*** Opening of RECORDS SUPPLIED ***
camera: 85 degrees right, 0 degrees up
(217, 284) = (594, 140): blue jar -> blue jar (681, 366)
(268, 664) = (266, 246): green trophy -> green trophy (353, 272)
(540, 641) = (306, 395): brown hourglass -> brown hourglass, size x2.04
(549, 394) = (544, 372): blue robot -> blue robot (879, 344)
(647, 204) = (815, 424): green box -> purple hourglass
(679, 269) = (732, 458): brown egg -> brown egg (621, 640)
*** Close of RECORDS SUPPLIED ***
> TASK TO CARRY OUT: All of the material must be reproduced exactly.

> ANSWER:
camera: 85 degrees right, 0 degrees up
(217, 284) = (594, 140): blue jar -> blue jar (681, 366)
(268, 664) = (266, 246): green trophy -> green trophy (353, 272)
(540, 641) = (306, 395): brown hourglass -> brown hourglass, size x2.04
(549, 394) = (544, 372): blue robot -> blue robot (879, 344)
(647, 204) = (815, 424): green box -> purple hourglass
(679, 269) = (732, 458): brown egg -> brown egg (621, 640)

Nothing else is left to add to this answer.